● **Task**
After locating the line with "SW3: button (GND, KEY) -> none" in the entries below, output it and each following line up to and including the line with "Q204: PNP BC327", exactly and without pictures.
*** Provided data ***
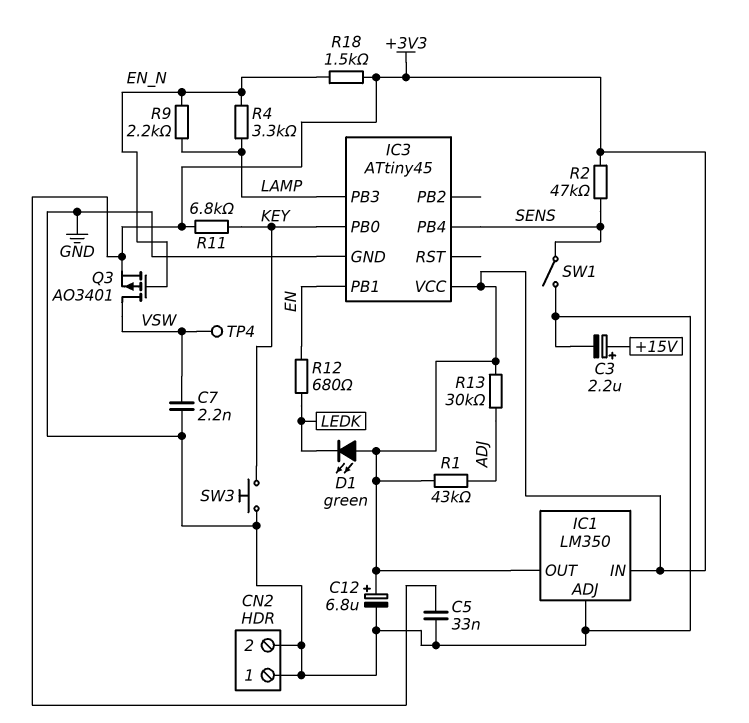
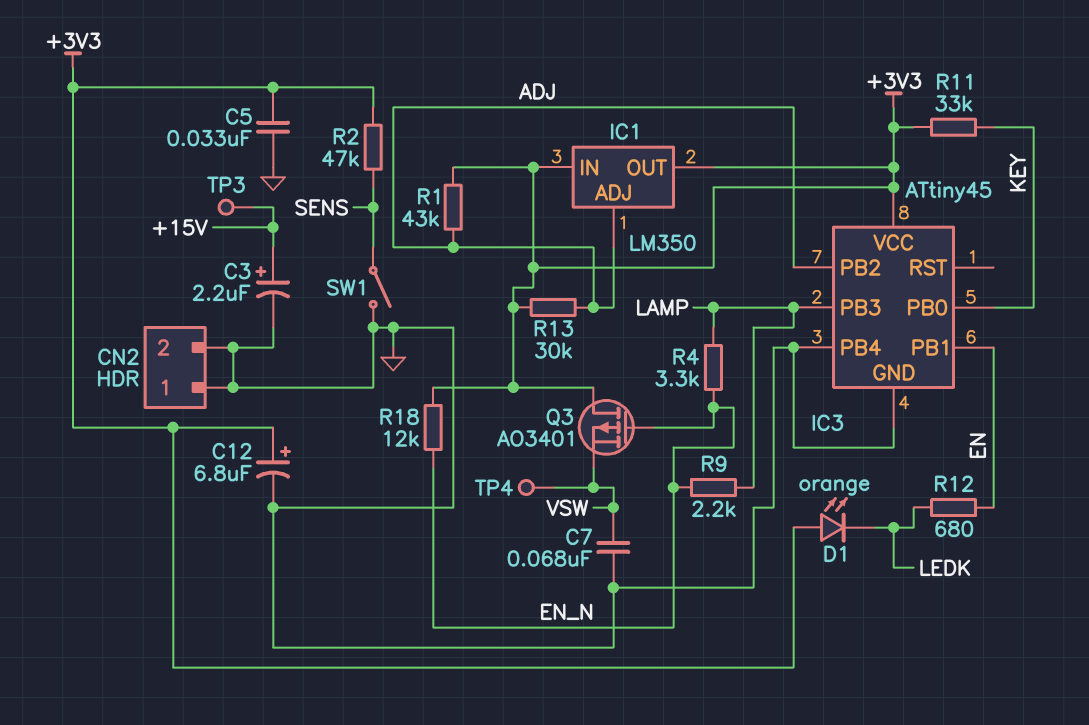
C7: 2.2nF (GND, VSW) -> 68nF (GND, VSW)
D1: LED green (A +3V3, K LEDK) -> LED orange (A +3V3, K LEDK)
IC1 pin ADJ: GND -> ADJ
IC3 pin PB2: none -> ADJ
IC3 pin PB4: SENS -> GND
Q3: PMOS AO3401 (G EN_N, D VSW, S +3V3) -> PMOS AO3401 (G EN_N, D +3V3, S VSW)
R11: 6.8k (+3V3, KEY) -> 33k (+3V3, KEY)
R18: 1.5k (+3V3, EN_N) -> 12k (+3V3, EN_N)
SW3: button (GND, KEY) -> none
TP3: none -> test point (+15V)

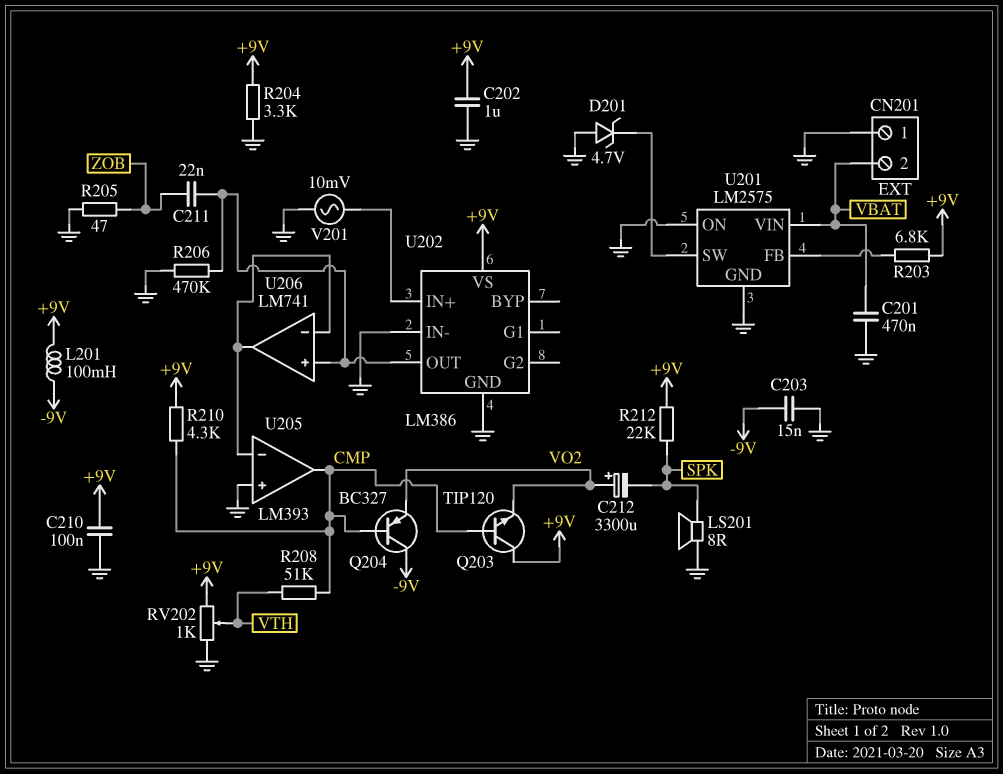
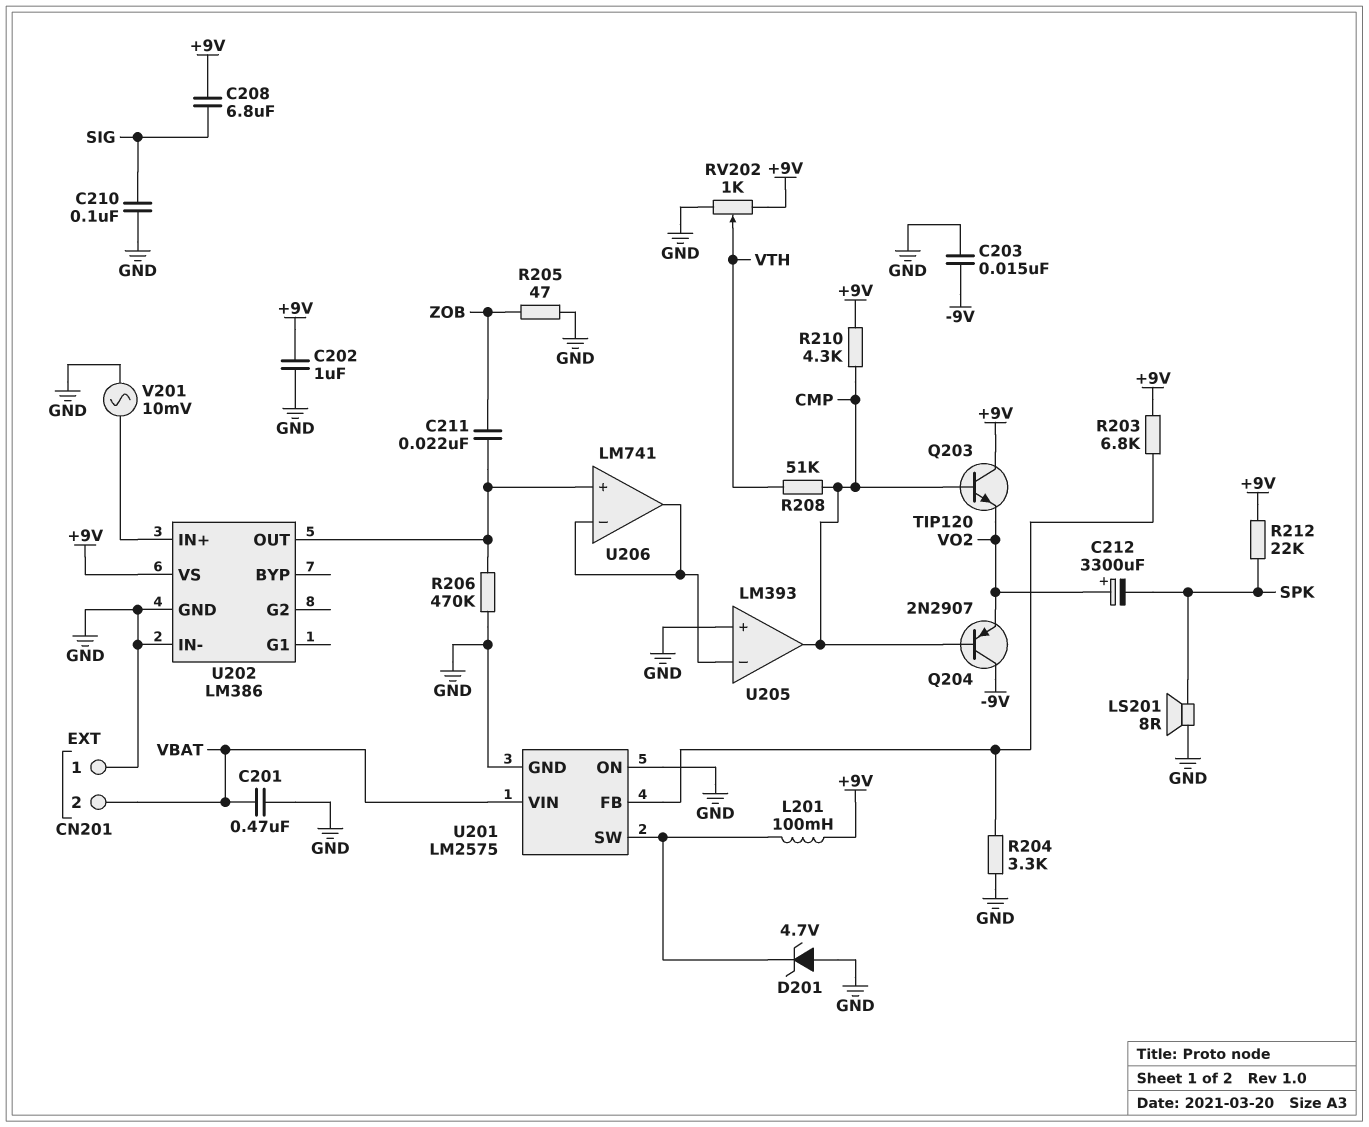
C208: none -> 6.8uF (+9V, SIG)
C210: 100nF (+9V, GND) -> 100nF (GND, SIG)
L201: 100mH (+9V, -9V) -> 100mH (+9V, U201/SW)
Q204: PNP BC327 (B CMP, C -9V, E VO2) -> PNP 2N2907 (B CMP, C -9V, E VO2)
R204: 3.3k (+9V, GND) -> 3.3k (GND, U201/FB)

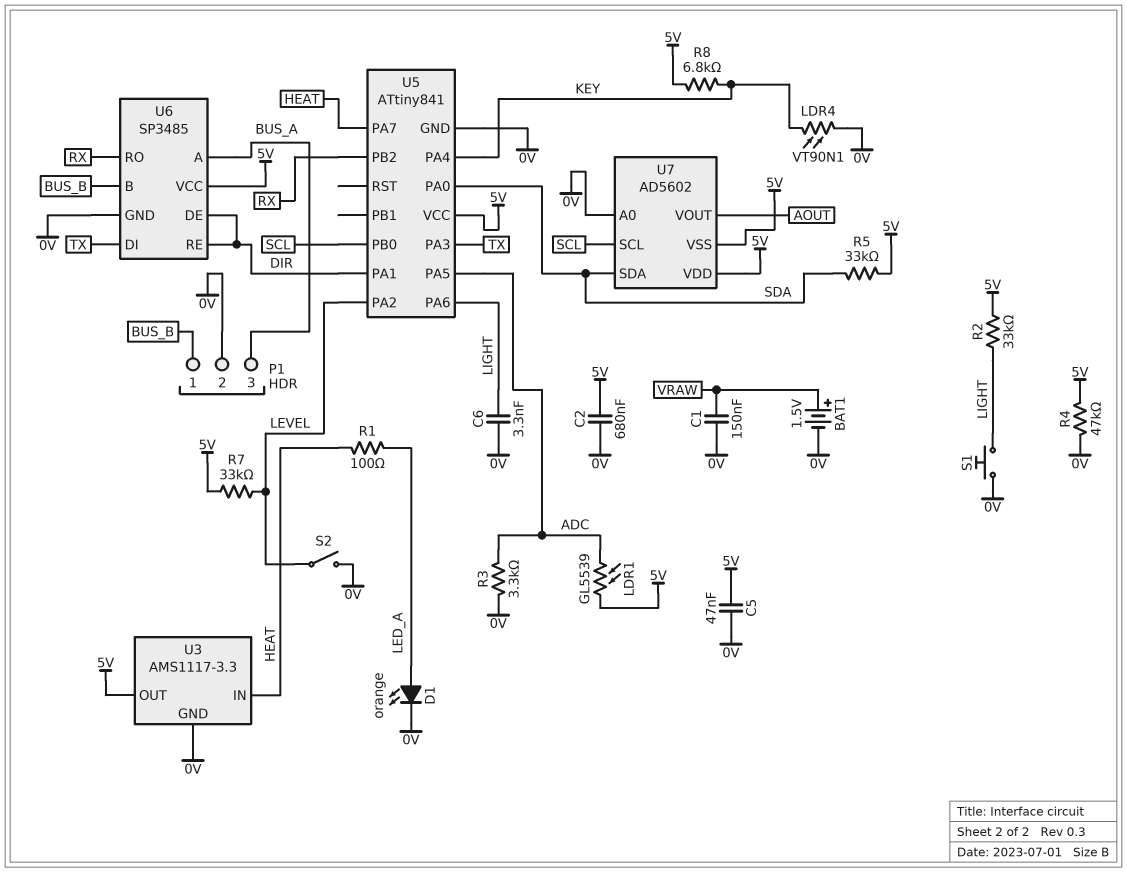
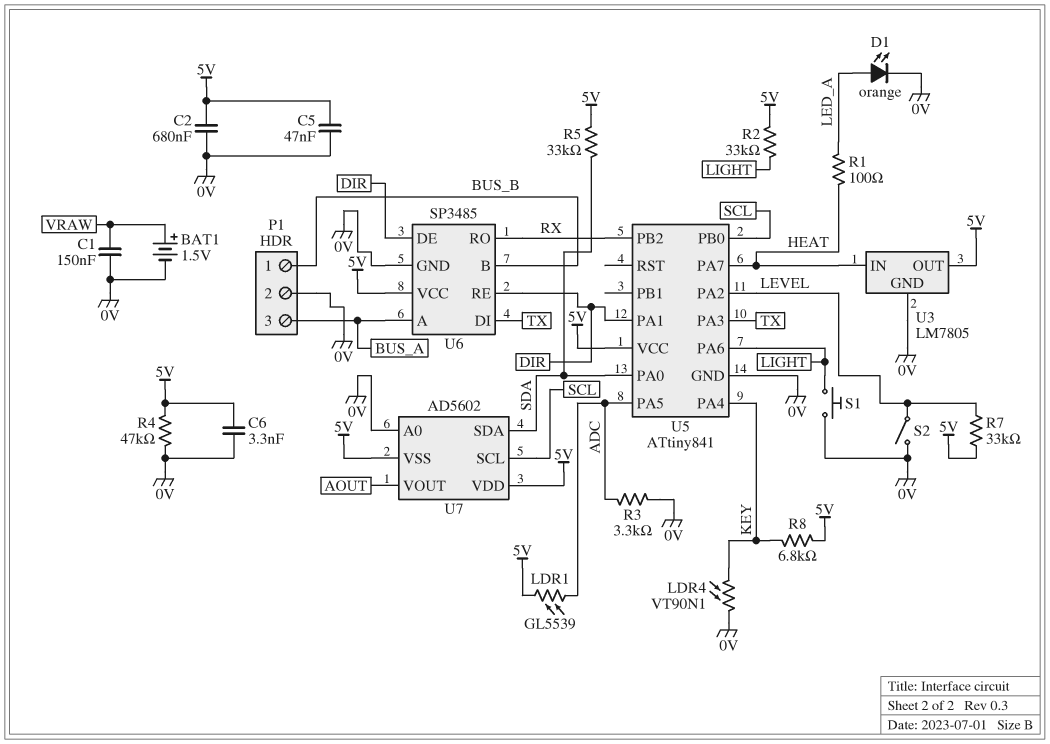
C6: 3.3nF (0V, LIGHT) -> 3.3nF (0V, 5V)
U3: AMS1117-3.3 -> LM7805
*** End of Provided data ***
● **Your response**
SW3: button (GND, KEY) -> none
TP3: none -> test point (+15V)

C208: none -> 6.8uF (+9V, SIG)
C210: 100nF (+9V, GND) -> 100nF (GND, SIG)
L201: 100mH (+9V, -9V) -> 100mH (+9V, U201/SW)
Q204: PNP BC327 (B CMP, C -9V, E VO2) -> PNP 2N2907 (B CMP, C -9V, E VO2)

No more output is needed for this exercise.